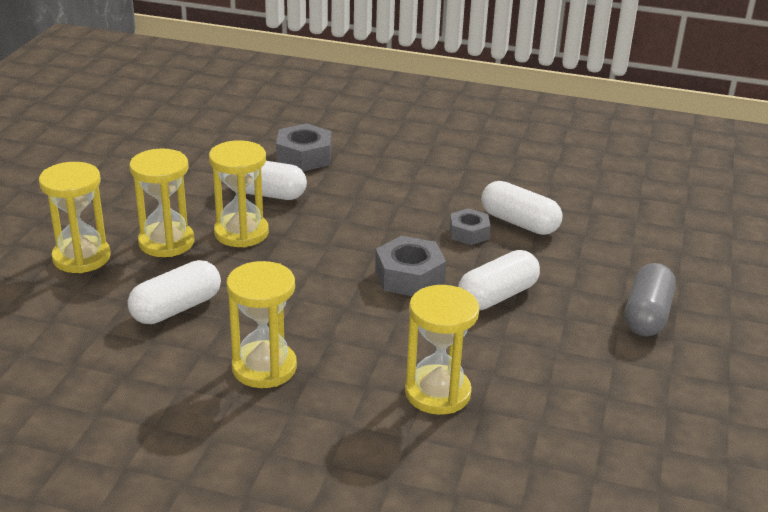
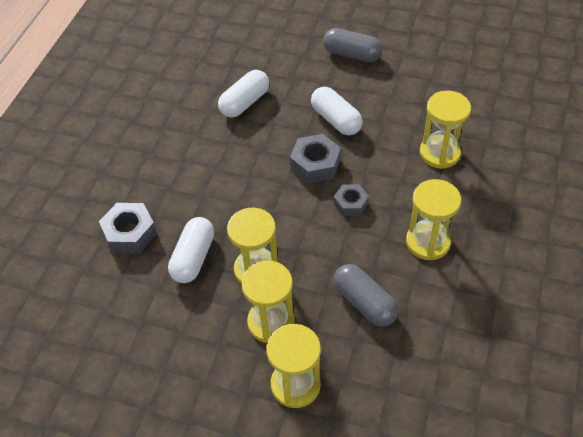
camera: 85 degrees left, 20 degrees up
white capsule [128,260,221,324] -> grey capsule [334,264,398,327]
grey nut [450,208,490,245] -> grey nut moved to [334,184,369,216]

==*==

## TASK BRIEF
Each line of the data that holds the word "grey" should be copied.

## EXERCISE SOLUTION
white capsule [128,260,221,324] -> grey capsule [334,264,398,327]
grey nut [450,208,490,245] -> grey nut moved to [334,184,369,216]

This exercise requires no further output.